> _Exercise prompt_
In the entries below, find each line with the string "orange" and copy it.

> _Extracted entries_
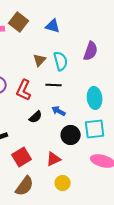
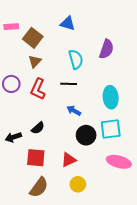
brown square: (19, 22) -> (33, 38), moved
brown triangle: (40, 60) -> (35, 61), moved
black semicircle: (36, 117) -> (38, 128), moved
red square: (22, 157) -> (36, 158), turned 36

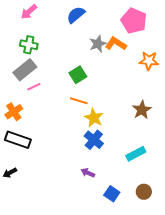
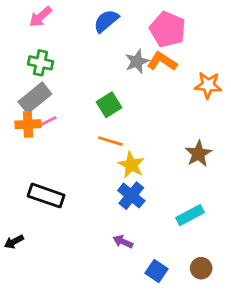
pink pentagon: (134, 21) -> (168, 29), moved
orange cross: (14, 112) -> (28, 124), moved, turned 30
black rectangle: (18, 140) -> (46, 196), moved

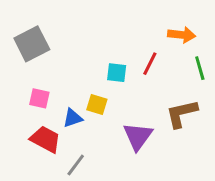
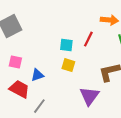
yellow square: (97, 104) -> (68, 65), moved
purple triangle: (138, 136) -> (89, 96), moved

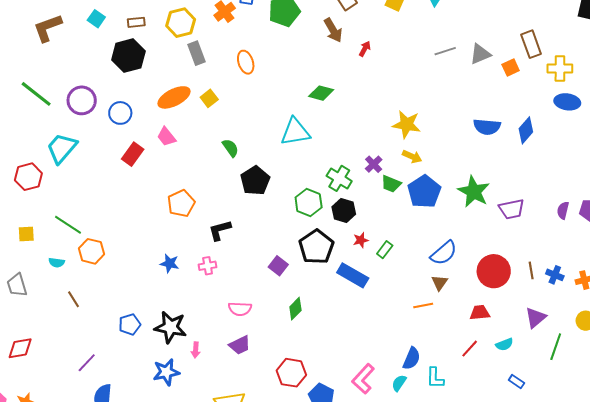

--

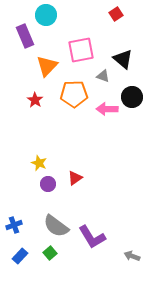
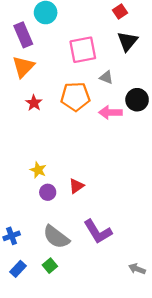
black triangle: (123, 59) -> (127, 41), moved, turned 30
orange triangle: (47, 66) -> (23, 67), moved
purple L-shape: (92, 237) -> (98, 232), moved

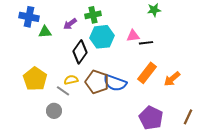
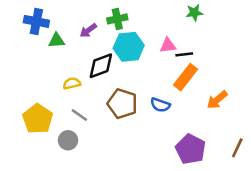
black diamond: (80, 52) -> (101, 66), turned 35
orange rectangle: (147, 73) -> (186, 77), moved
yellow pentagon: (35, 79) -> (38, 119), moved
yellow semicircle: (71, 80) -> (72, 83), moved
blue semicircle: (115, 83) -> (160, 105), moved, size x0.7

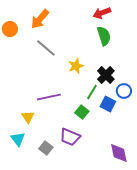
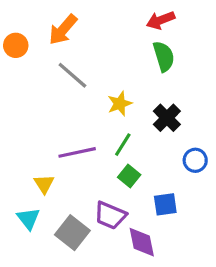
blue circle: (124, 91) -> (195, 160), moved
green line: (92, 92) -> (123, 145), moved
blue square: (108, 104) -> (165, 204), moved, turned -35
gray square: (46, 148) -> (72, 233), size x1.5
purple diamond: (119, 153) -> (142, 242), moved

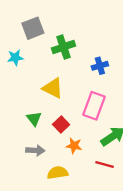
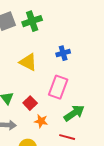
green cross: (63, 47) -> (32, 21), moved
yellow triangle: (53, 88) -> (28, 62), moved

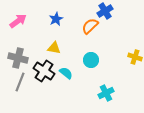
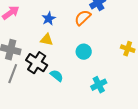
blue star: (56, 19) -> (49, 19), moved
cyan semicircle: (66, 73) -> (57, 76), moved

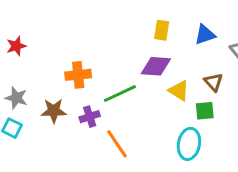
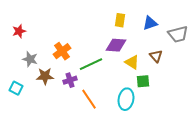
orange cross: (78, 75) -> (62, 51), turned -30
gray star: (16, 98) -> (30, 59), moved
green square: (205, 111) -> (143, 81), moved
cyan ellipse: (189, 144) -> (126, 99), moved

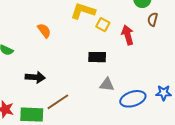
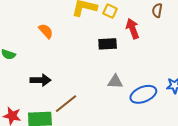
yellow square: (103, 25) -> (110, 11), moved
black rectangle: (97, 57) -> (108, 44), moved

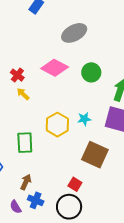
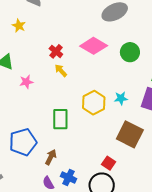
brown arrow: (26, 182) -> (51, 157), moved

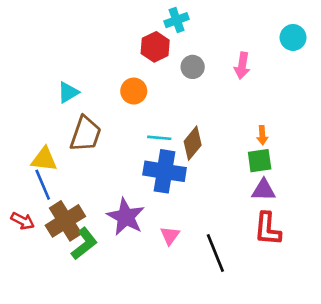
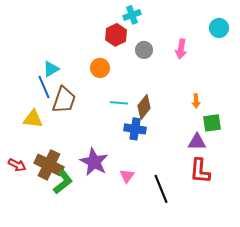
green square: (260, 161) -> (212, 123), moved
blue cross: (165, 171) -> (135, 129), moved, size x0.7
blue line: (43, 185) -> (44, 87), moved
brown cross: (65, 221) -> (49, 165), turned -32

--

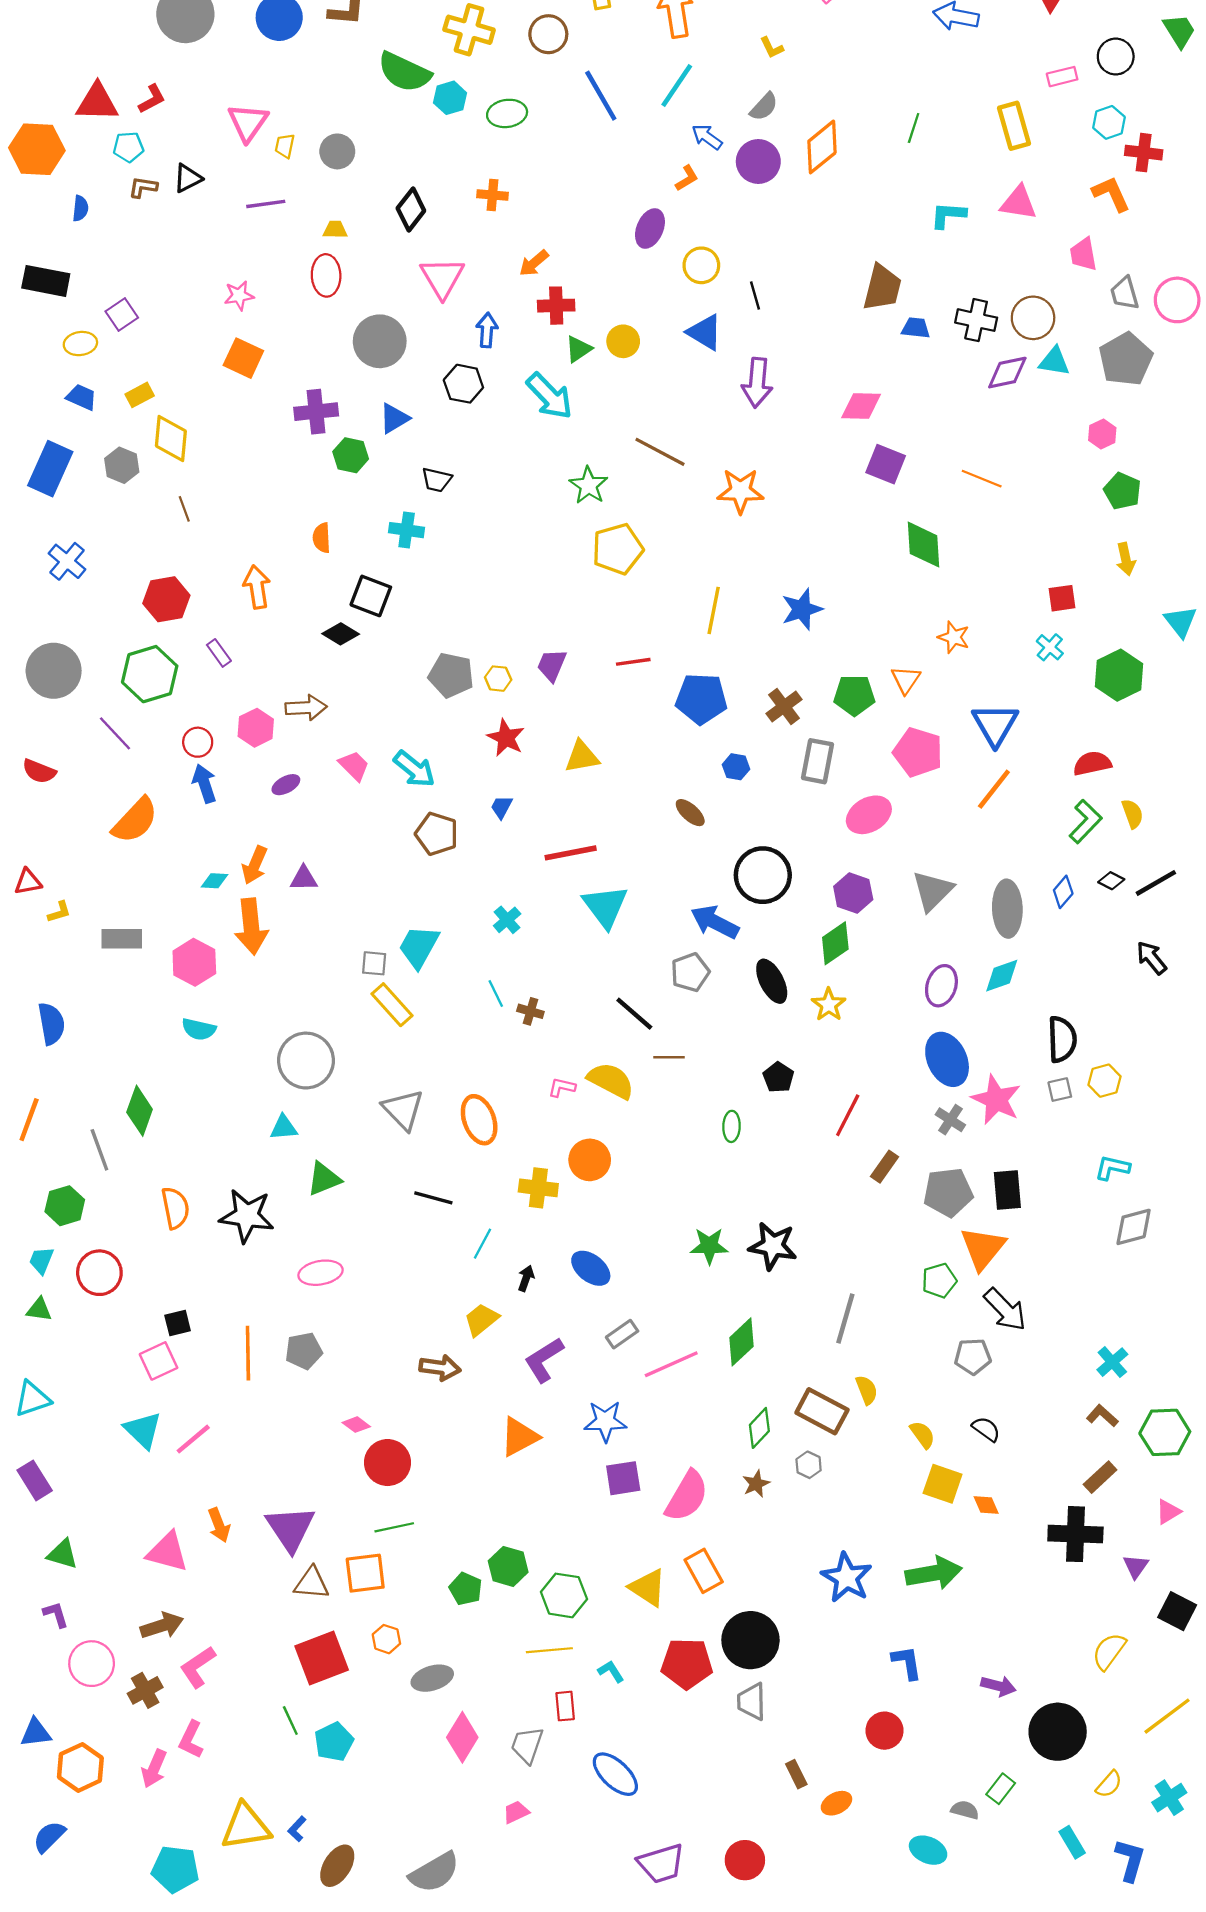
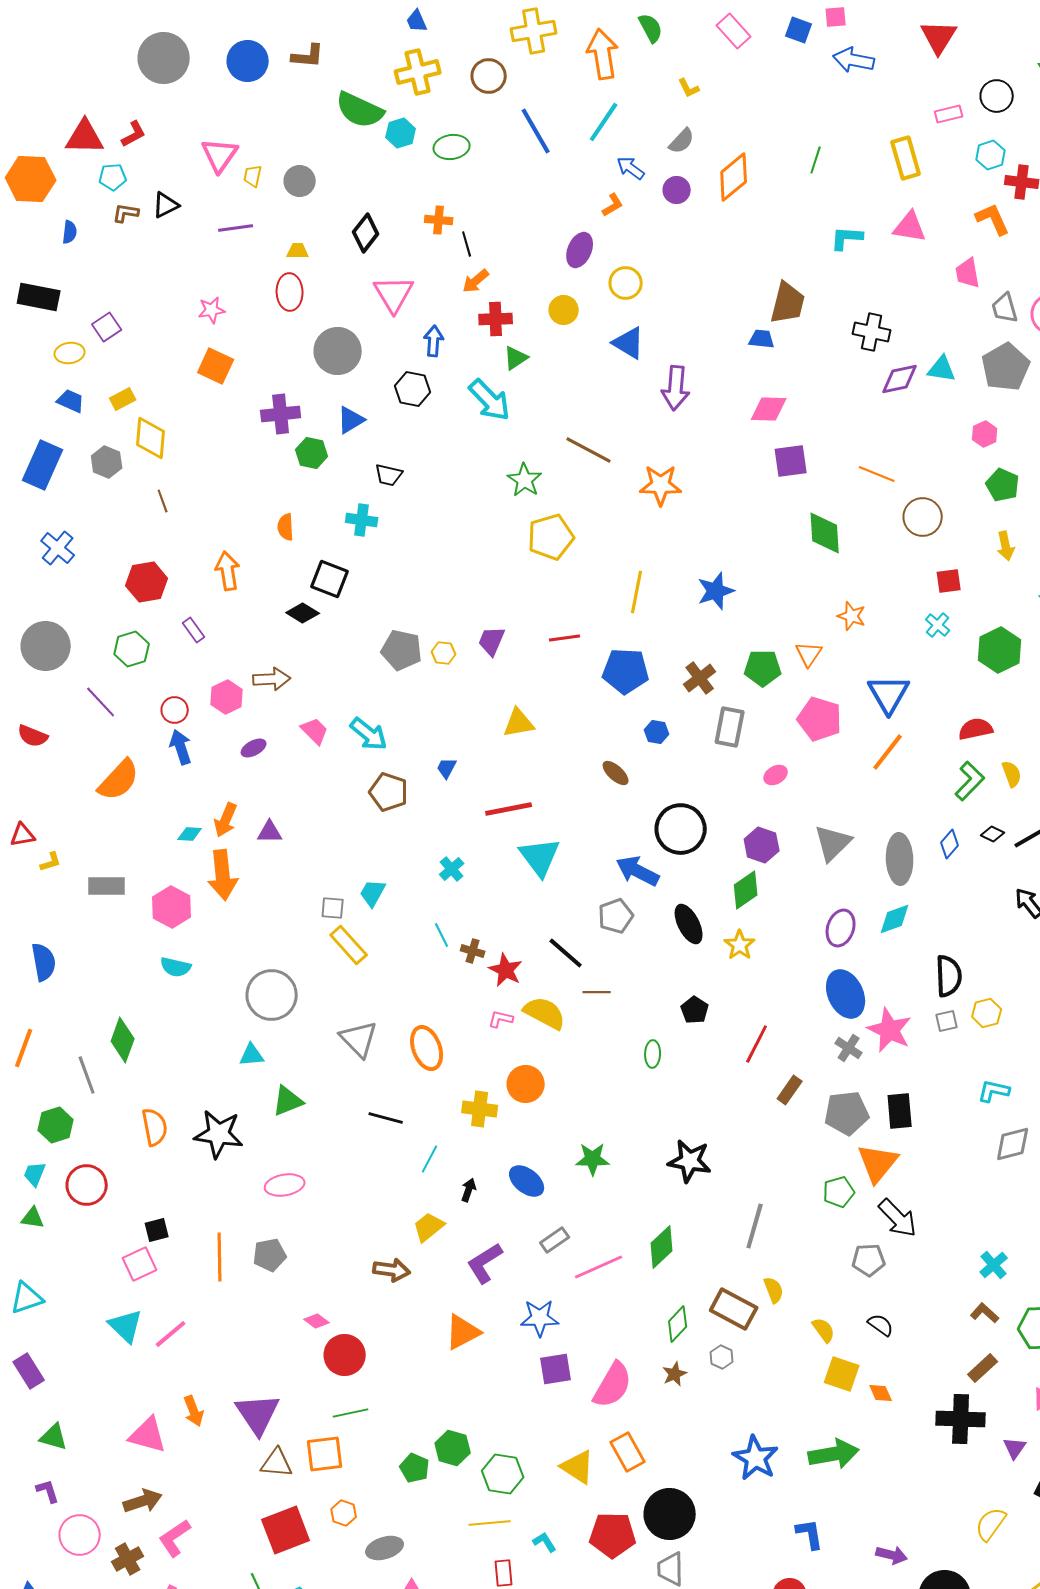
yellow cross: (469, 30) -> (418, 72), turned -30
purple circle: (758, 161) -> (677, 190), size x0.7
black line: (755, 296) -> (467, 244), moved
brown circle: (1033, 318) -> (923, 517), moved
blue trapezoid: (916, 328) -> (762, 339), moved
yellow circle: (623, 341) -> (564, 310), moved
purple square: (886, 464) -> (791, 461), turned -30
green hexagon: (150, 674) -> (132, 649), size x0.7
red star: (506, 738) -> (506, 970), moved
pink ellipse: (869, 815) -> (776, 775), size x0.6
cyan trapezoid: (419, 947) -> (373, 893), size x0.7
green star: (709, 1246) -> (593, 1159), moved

> _Output of the task_
orange cross: (14, 112) -> (28, 124), moved, turned 30
orange triangle: (47, 66) -> (23, 67), moved
orange rectangle: (147, 73) -> (186, 77), moved
orange cross: (78, 75) -> (62, 51), turned -30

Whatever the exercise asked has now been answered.